MATERIAL SUPPLIED =>
= Beginning of Section =

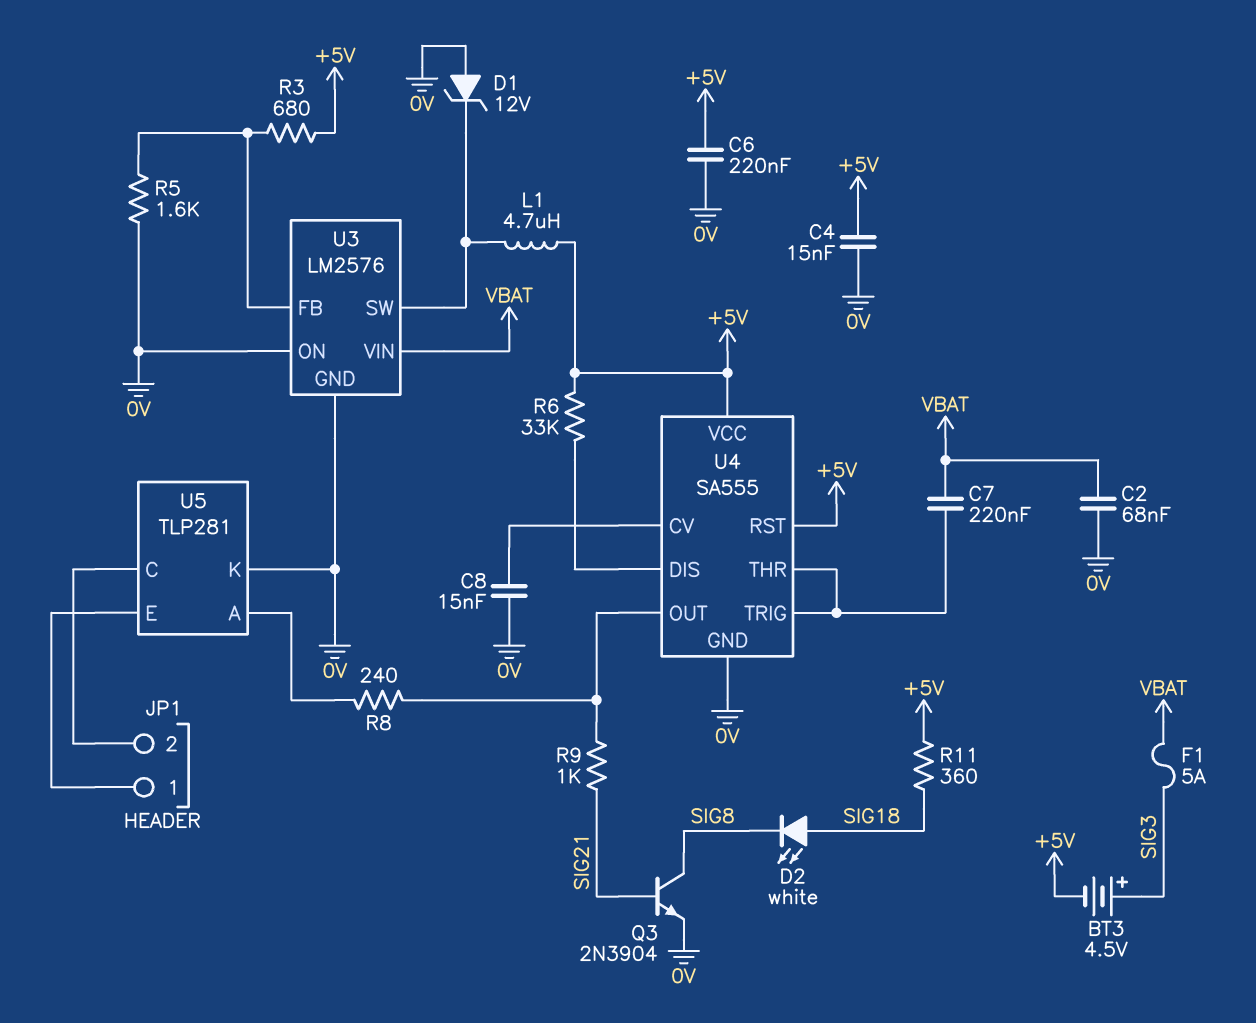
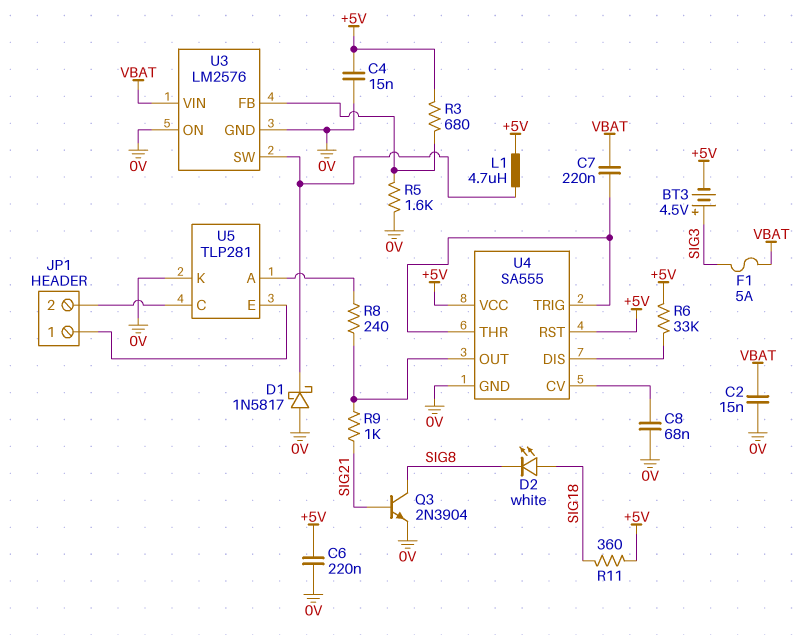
C2: 68nF (0V, VBAT) -> 15nF (0V, VBAT)
C8: 15nF (0V, U4/CV) -> 68nF (0V, U4/CV)
D1: zener 12V (A 0V, K U3/SW) -> schottky 1N5817 (A 0V, K U3/SW)

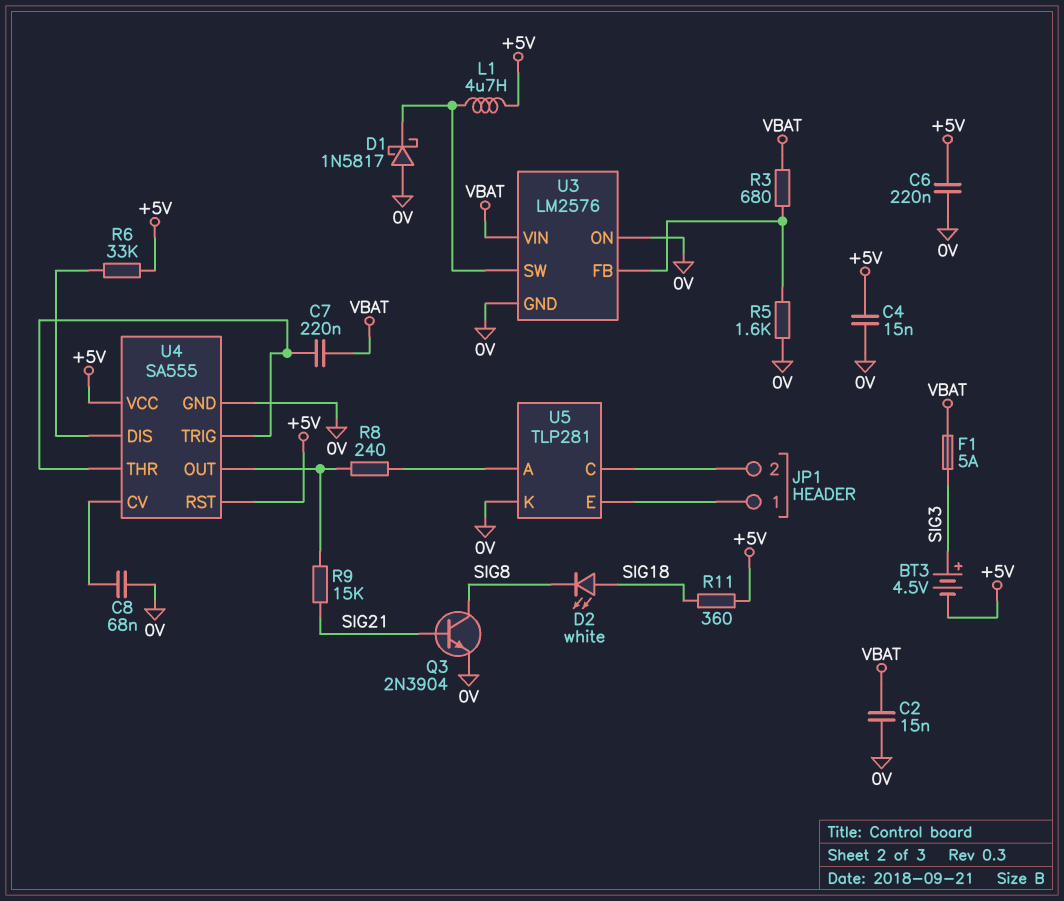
R3: 680 (+5V, U3/FB) -> 680 (U3/FB, VBAT)
R9: 1k (SIG21, U4/OUT) -> 15k (SIG21, U4/OUT)

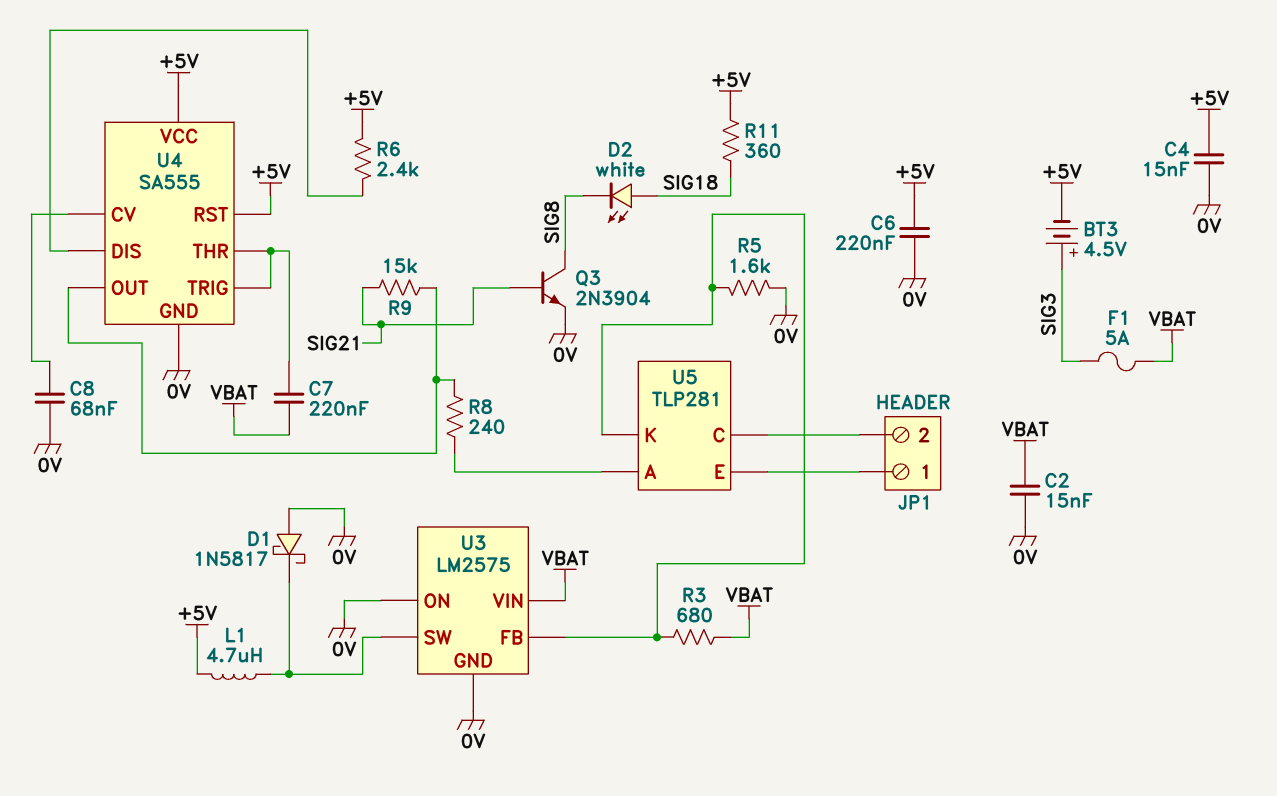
R6: 33k (+5V, U4/DIS) -> 2.4k (+5V, U4/DIS)
U3: LM2576 -> LM2575
U5 pin K: 0V -> U3/FB

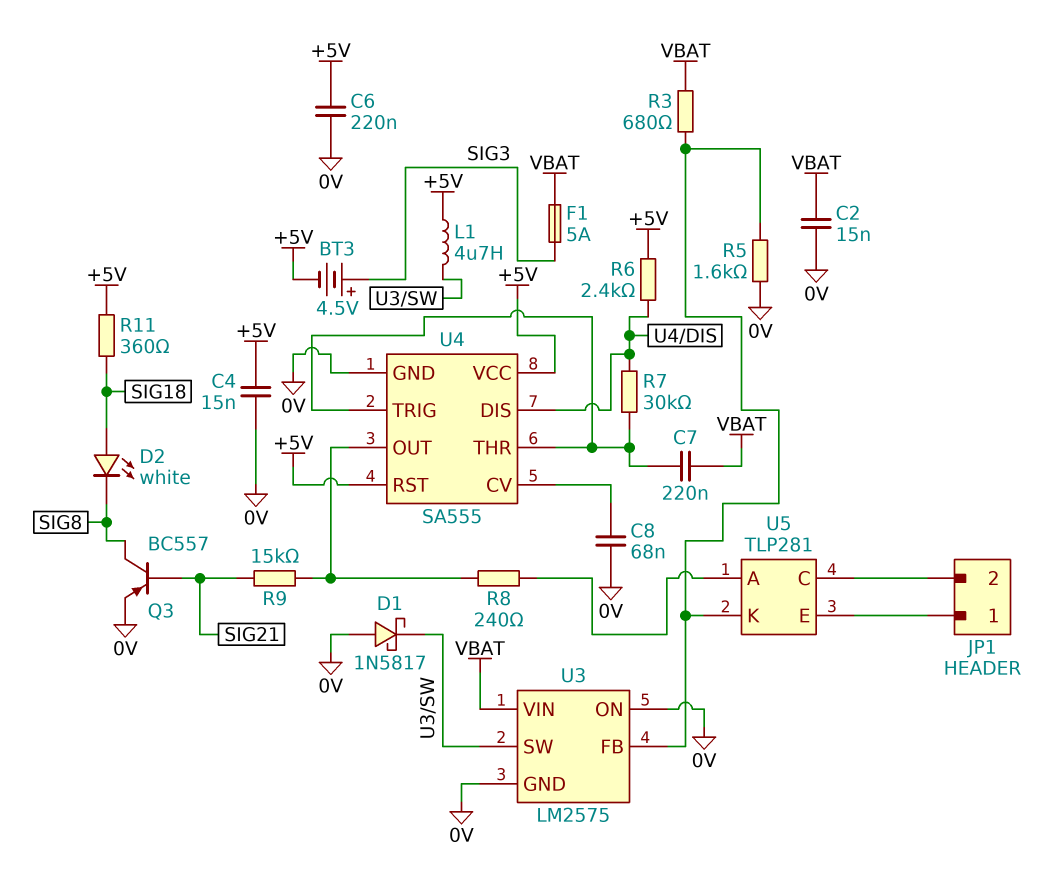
Q3: NPN 2N3904 (B SIG21, C SIG8, E 0V) -> PNP BC557 (B SIG21, C SIG8, E 0V)
R7: none -> 30k (U4/DIS, U4/THR)

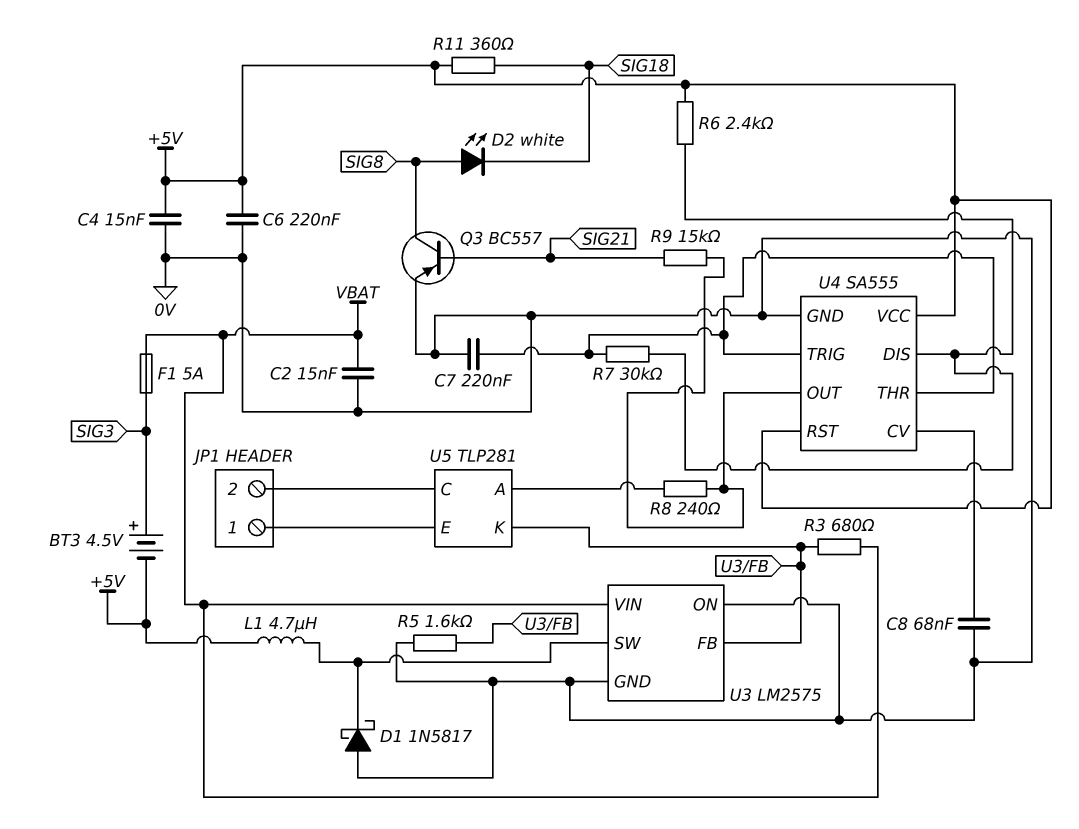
C7: 220nF (U4/THR, VBAT) -> 220nF (0V, U4/THR)
D2: LED white (A SIG18, K SIG8) -> LED white (A SIG8, K SIG18)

= End of Section =

EXERCISE DESCRIPTION => Could the data above be repeated exactly, with every picture dropped?

WRITTEN ANSWER =>
C2: 68nF (0V, VBAT) -> 15nF (0V, VBAT)
C8: 15nF (0V, U4/CV) -> 68nF (0V, U4/CV)
D1: zener 12V (A 0V, K U3/SW) -> schottky 1N5817 (A 0V, K U3/SW)

R3: 680 (+5V, U3/FB) -> 680 (U3/FB, VBAT)
R9: 1k (SIG21, U4/OUT) -> 15k (SIG21, U4/OUT)

R6: 33k (+5V, U4/DIS) -> 2.4k (+5V, U4/DIS)
U3: LM2576 -> LM2575
U5 pin K: 0V -> U3/FB

Q3: NPN 2N3904 (B SIG21, C SIG8, E 0V) -> PNP BC557 (B SIG21, C SIG8, E 0V)
R7: none -> 30k (U4/DIS, U4/THR)

C7: 220nF (U4/THR, VBAT) -> 220nF (0V, U4/THR)
D2: LED white (A SIG18, K SIG8) -> LED white (A SIG8, K SIG18)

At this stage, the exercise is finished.